## PROMPT
If a line includes "black", copy it out of the entries.

## MATERIAL SHOWN
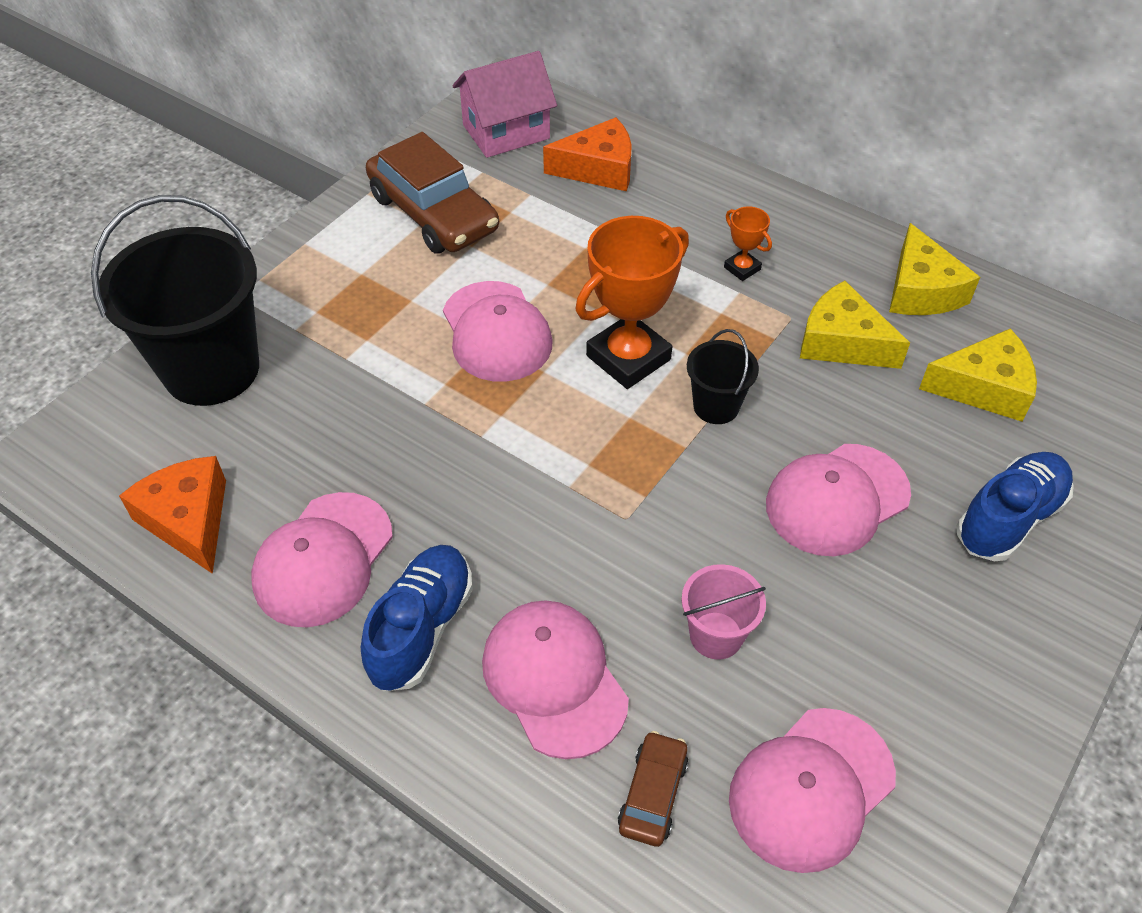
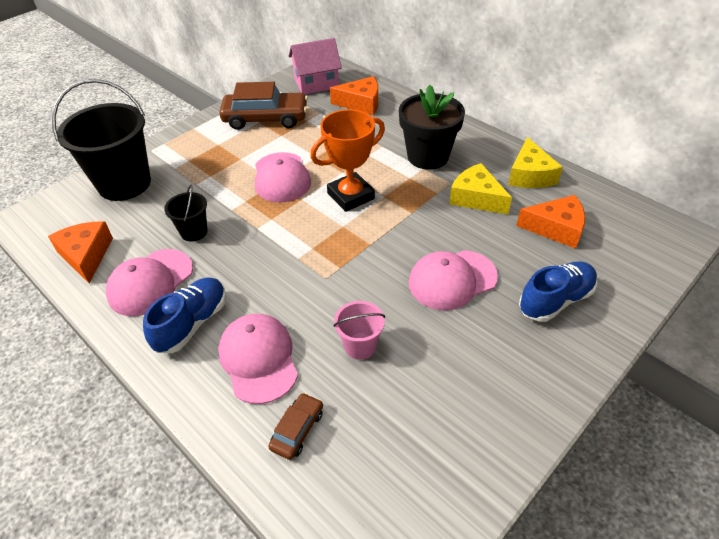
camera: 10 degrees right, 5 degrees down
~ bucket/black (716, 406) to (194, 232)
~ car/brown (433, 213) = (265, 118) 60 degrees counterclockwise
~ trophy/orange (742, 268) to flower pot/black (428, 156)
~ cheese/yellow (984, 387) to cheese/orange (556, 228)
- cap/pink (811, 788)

## ANSWER AREA
~ bucket/black (716, 406) to (194, 232)
~ trophy/orange (742, 268) to flower pot/black (428, 156)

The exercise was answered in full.